*What you need to do:* Your job is to retype all of the data word for word, leaving every image out.

(Provided material Opens)

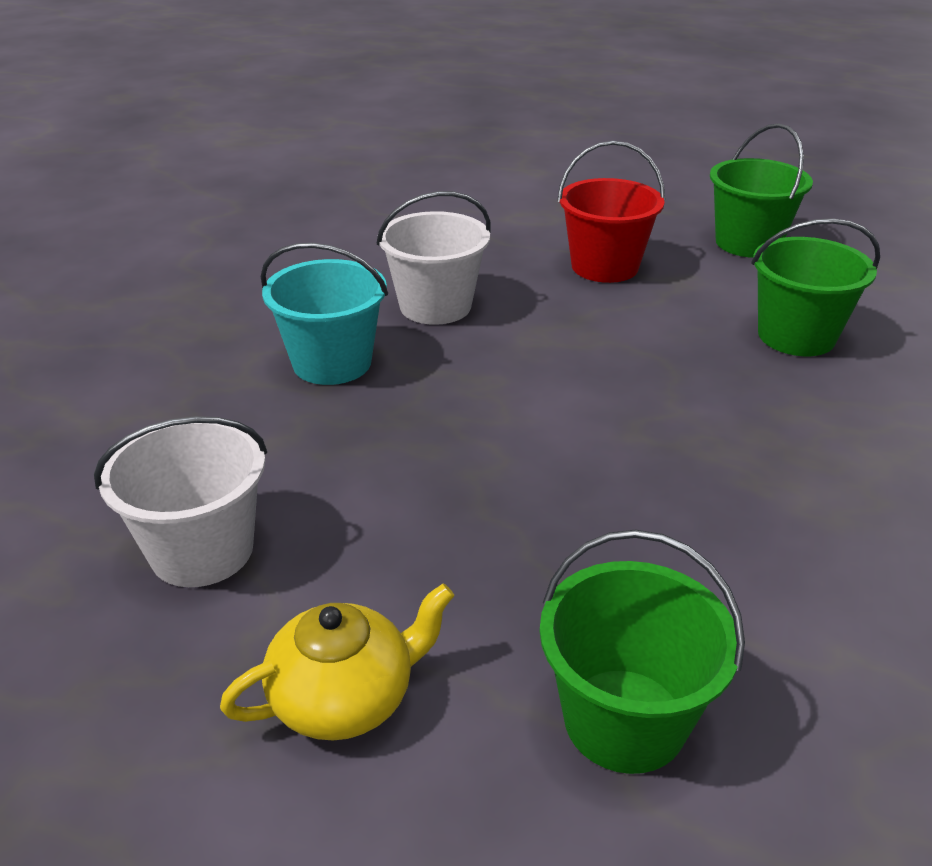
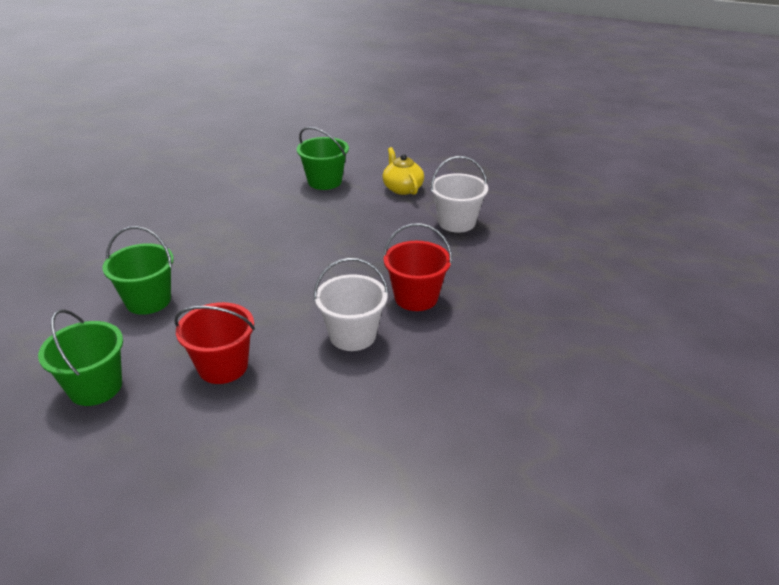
camera: 175 degrees left, 0 degrees up
(332, 363) = (416, 297): turquoise bucket -> red bucket
(345, 698) = (402, 188): yellow teapot -> yellow teapot turned 90 degrees clockwise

(Provided material Closes)

*Output of the exercise:*
camera: 175 degrees left, 0 degrees up
(332, 363) = (416, 297): turquoise bucket -> red bucket
(345, 698) = (402, 188): yellow teapot -> yellow teapot turned 90 degrees clockwise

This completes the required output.